## TASK DIRECTIONS
Which of the lines in the data below contain the string "brick"? Copy each of them.

## SUPPLIED MATERIAL
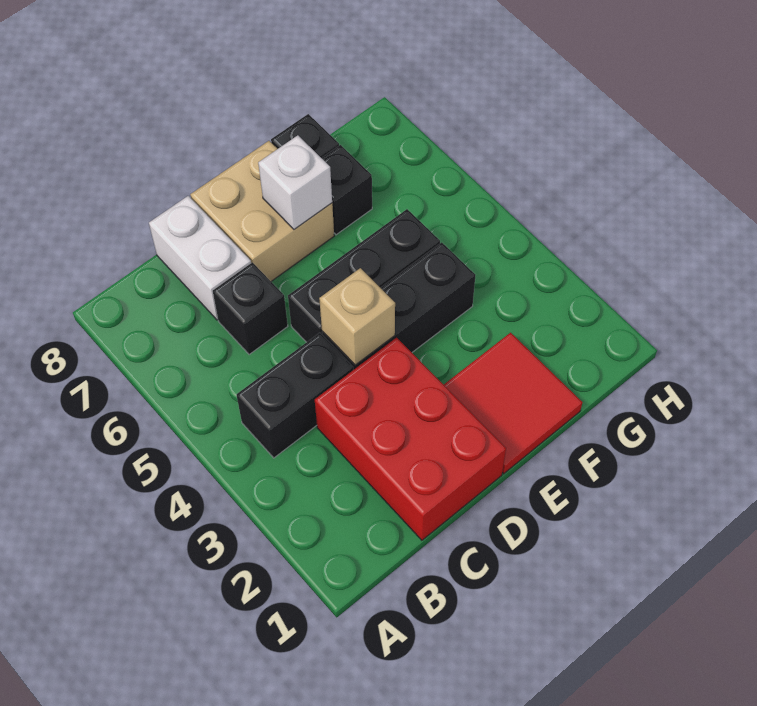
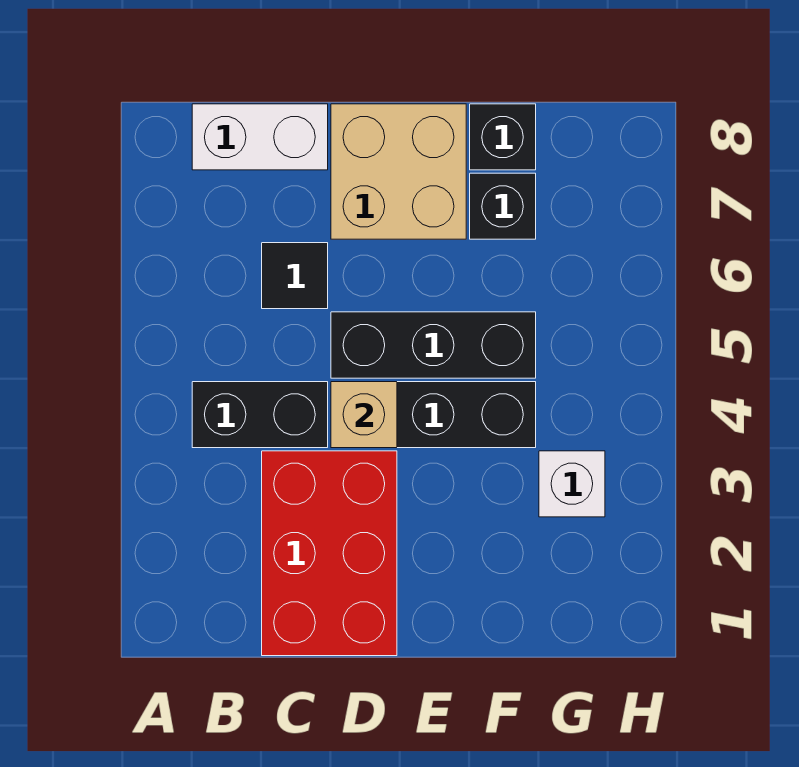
black brick C6 level 1 -> black tile C6 level 1
white brick C7:C8 level 1 -> white brick B8:C8 level 1
red tile E1:F2 level 1 -> none
white brick E7 level 2 -> white brick G3 level 1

## WRITTEN ANSWER
black brick C6 level 1 -> black tile C6 level 1
white brick C7:C8 level 1 -> white brick B8:C8 level 1
white brick E7 level 2 -> white brick G3 level 1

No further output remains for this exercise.